• _SHORT PROBLEM_: Reproduce all of the data below line for line, without changing anything.

##### MATERIALS PROVIDED #####

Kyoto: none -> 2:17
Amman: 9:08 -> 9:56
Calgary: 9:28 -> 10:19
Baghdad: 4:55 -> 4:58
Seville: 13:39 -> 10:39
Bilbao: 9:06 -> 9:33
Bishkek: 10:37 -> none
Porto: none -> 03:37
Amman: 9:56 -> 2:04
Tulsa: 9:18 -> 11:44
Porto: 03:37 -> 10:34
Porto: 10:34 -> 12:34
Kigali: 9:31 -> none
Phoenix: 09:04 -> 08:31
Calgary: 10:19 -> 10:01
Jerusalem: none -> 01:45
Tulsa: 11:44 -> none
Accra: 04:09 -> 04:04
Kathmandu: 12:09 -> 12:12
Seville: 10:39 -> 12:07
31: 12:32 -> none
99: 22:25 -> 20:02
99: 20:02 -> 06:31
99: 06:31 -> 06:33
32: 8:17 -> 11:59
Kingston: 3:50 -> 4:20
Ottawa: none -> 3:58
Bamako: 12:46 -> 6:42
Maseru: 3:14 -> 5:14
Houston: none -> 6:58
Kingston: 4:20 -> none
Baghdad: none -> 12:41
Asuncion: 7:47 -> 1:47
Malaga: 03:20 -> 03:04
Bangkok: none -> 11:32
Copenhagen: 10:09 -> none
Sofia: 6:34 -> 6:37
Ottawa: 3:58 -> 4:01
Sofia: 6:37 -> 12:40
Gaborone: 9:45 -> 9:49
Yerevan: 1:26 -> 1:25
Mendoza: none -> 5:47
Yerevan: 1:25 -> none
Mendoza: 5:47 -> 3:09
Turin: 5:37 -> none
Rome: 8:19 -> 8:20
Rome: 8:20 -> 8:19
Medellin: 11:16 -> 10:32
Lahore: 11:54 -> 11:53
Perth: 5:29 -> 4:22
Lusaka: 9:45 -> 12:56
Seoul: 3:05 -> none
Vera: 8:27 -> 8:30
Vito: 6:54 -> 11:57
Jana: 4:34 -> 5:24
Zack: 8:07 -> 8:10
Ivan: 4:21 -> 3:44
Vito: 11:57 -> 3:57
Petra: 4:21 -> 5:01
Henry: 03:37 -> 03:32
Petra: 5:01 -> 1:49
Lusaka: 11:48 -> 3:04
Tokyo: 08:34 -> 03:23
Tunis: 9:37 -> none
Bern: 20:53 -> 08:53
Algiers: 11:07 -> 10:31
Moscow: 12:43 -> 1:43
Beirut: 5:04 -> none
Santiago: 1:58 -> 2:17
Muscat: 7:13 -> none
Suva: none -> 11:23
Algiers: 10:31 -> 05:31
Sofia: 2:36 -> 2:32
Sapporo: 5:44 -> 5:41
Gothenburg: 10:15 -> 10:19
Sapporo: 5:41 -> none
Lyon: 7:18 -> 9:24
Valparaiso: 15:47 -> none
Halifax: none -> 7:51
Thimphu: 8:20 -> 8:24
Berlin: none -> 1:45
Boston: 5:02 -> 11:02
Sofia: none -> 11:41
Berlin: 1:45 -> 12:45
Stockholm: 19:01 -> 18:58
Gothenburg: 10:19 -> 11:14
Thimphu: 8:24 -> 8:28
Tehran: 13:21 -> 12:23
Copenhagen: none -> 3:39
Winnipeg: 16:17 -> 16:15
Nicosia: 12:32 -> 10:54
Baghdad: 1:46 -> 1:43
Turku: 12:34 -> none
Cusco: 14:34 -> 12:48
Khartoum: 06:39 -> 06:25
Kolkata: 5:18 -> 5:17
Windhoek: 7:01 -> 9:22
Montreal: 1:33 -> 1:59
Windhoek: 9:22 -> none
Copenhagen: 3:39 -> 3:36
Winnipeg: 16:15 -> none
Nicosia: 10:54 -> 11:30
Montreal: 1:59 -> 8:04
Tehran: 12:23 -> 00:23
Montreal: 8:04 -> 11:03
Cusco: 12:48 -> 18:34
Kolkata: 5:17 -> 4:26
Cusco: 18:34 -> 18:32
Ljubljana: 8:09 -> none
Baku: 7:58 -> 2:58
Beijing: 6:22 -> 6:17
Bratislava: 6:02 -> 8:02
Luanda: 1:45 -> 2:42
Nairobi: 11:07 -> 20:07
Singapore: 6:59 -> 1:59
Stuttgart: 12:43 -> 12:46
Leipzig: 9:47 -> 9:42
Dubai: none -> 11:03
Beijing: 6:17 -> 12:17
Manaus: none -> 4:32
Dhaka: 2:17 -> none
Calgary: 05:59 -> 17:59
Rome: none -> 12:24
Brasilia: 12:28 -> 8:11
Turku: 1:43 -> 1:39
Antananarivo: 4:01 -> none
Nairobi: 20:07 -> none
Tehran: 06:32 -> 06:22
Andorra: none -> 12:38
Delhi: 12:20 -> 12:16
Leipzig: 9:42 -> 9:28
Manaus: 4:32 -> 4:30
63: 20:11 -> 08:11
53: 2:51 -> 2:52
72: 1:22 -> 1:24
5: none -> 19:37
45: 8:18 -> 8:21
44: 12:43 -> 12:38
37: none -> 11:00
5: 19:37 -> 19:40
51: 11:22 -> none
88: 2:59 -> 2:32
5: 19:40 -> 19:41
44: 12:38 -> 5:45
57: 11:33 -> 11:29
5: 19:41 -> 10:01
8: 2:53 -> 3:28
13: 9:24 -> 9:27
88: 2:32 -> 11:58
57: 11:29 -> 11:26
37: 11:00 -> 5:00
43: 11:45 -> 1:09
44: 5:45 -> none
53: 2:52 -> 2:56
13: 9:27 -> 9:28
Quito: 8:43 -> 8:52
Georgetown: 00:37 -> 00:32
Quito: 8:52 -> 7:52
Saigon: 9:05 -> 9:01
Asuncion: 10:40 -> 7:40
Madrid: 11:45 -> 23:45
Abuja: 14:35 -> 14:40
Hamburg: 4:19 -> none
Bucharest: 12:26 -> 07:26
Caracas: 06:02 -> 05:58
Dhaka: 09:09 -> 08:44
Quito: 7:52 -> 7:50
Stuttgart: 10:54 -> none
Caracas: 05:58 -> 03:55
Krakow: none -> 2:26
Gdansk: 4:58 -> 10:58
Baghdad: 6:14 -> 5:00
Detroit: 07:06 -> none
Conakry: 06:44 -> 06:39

#####

• _SOLUTION TO THIS PROBLEM_:
Kyoto: none -> 2:17
Amman: 9:08 -> 9:56
Calgary: 9:28 -> 10:19
Baghdad: 4:55 -> 4:58
Seville: 13:39 -> 10:39
Bilbao: 9:06 -> 9:33
Bishkek: 10:37 -> none
Porto: none -> 03:37
Amman: 9:56 -> 2:04
Tulsa: 9:18 -> 11:44
Porto: 03:37 -> 10:34
Porto: 10:34 -> 12:34
Kigali: 9:31 -> none
Phoenix: 09:04 -> 08:31
Calgary: 10:19 -> 10:01
Jerusalem: none -> 01:45
Tulsa: 11:44 -> none
Accra: 04:09 -> 04:04
Kathmandu: 12:09 -> 12:12
Seville: 10:39 -> 12:07
31: 12:32 -> none
99: 22:25 -> 20:02
99: 20:02 -> 06:31
99: 06:31 -> 06:33
32: 8:17 -> 11:59
Kingston: 3:50 -> 4:20
Ottawa: none -> 3:58
Bamako: 12:46 -> 6:42
Maseru: 3:14 -> 5:14
Houston: none -> 6:58
Kingston: 4:20 -> none
Baghdad: none -> 12:41
Asuncion: 7:47 -> 1:47
Malaga: 03:20 -> 03:04
Bangkok: none -> 11:32
Copenhagen: 10:09 -> none
Sofia: 6:34 -> 6:37
Ottawa: 3:58 -> 4:01
Sofia: 6:37 -> 12:40
Gaborone: 9:45 -> 9:49
Yerevan: 1:26 -> 1:25
Mendoza: none -> 5:47
Yerevan: 1:25 -> none
Mendoza: 5:47 -> 3:09
Turin: 5:37 -> none
Rome: 8:19 -> 8:20
Rome: 8:20 -> 8:19
Medellin: 11:16 -> 10:32
Lahore: 11:54 -> 11:53
Perth: 5:29 -> 4:22
Lusaka: 9:45 -> 12:56
Seoul: 3:05 -> none
Vera: 8:27 -> 8:30
Vito: 6:54 -> 11:57
Jana: 4:34 -> 5:24
Zack: 8:07 -> 8:10
Ivan: 4:21 -> 3:44
Vito: 11:57 -> 3:57
Petra: 4:21 -> 5:01
Henry: 03:37 -> 03:32
Petra: 5:01 -> 1:49
Lusaka: 11:48 -> 3:04
Tokyo: 08:34 -> 03:23
Tunis: 9:37 -> none
Bern: 20:53 -> 08:53
Algiers: 11:07 -> 10:31
Moscow: 12:43 -> 1:43
Beirut: 5:04 -> none
Santiago: 1:58 -> 2:17
Muscat: 7:13 -> none
Suva: none -> 11:23
Algiers: 10:31 -> 05:31
Sofia: 2:36 -> 2:32
Sapporo: 5:44 -> 5:41
Gothenburg: 10:15 -> 10:19
Sapporo: 5:41 -> none
Lyon: 7:18 -> 9:24
Valparaiso: 15:47 -> none
Halifax: none -> 7:51
Thimphu: 8:20 -> 8:24
Berlin: none -> 1:45
Boston: 5:02 -> 11:02
Sofia: none -> 11:41
Berlin: 1:45 -> 12:45
Stockholm: 19:01 -> 18:58
Gothenburg: 10:19 -> 11:14
Thimphu: 8:24 -> 8:28
Tehran: 13:21 -> 12:23
Copenhagen: none -> 3:39
Winnipeg: 16:17 -> 16:15
Nicosia: 12:32 -> 10:54
Baghdad: 1:46 -> 1:43
Turku: 12:34 -> none
Cusco: 14:34 -> 12:48
Khartoum: 06:39 -> 06:25
Kolkata: 5:18 -> 5:17
Windhoek: 7:01 -> 9:22
Montreal: 1:33 -> 1:59
Windhoek: 9:22 -> none
Copenhagen: 3:39 -> 3:36
Winnipeg: 16:15 -> none
Nicosia: 10:54 -> 11:30
Montreal: 1:59 -> 8:04
Tehran: 12:23 -> 00:23
Montreal: 8:04 -> 11:03
Cusco: 12:48 -> 18:34
Kolkata: 5:17 -> 4:26
Cusco: 18:34 -> 18:32
Ljubljana: 8:09 -> none
Baku: 7:58 -> 2:58
Beijing: 6:22 -> 6:17
Bratislava: 6:02 -> 8:02
Luanda: 1:45 -> 2:42
Nairobi: 11:07 -> 20:07
Singapore: 6:59 -> 1:59
Stuttgart: 12:43 -> 12:46
Leipzig: 9:47 -> 9:42
Dubai: none -> 11:03
Beijing: 6:17 -> 12:17
Manaus: none -> 4:32
Dhaka: 2:17 -> none
Calgary: 05:59 -> 17:59
Rome: none -> 12:24
Brasilia: 12:28 -> 8:11
Turku: 1:43 -> 1:39
Antananarivo: 4:01 -> none
Nairobi: 20:07 -> none
Tehran: 06:32 -> 06:22
Andorra: none -> 12:38
Delhi: 12:20 -> 12:16
Leipzig: 9:42 -> 9:28
Manaus: 4:32 -> 4:30
63: 20:11 -> 08:11
53: 2:51 -> 2:52
72: 1:22 -> 1:24
5: none -> 19:37
45: 8:18 -> 8:21
44: 12:43 -> 12:38
37: none -> 11:00
5: 19:37 -> 19:40
51: 11:22 -> none
88: 2:59 -> 2:32
5: 19:40 -> 19:41
44: 12:38 -> 5:45
57: 11:33 -> 11:29
5: 19:41 -> 10:01
8: 2:53 -> 3:28
13: 9:24 -> 9:27
88: 2:32 -> 11:58
57: 11:29 -> 11:26
37: 11:00 -> 5:00
43: 11:45 -> 1:09
44: 5:45 -> none
53: 2:52 -> 2:56
13: 9:27 -> 9:28
Quito: 8:43 -> 8:52
Georgetown: 00:37 -> 00:32
Quito: 8:52 -> 7:52
Saigon: 9:05 -> 9:01
Asuncion: 10:40 -> 7:40
Madrid: 11:45 -> 23:45
Abuja: 14:35 -> 14:40
Hamburg: 4:19 -> none
Bucharest: 12:26 -> 07:26
Caracas: 06:02 -> 05:58
Dhaka: 09:09 -> 08:44
Quito: 7:52 -> 7:50
Stuttgart: 10:54 -> none
Caracas: 05:58 -> 03:55
Krakow: none -> 2:26
Gdansk: 4:58 -> 10:58
Baghdad: 6:14 -> 5:00
Detroit: 07:06 -> none
Conakry: 06:44 -> 06:39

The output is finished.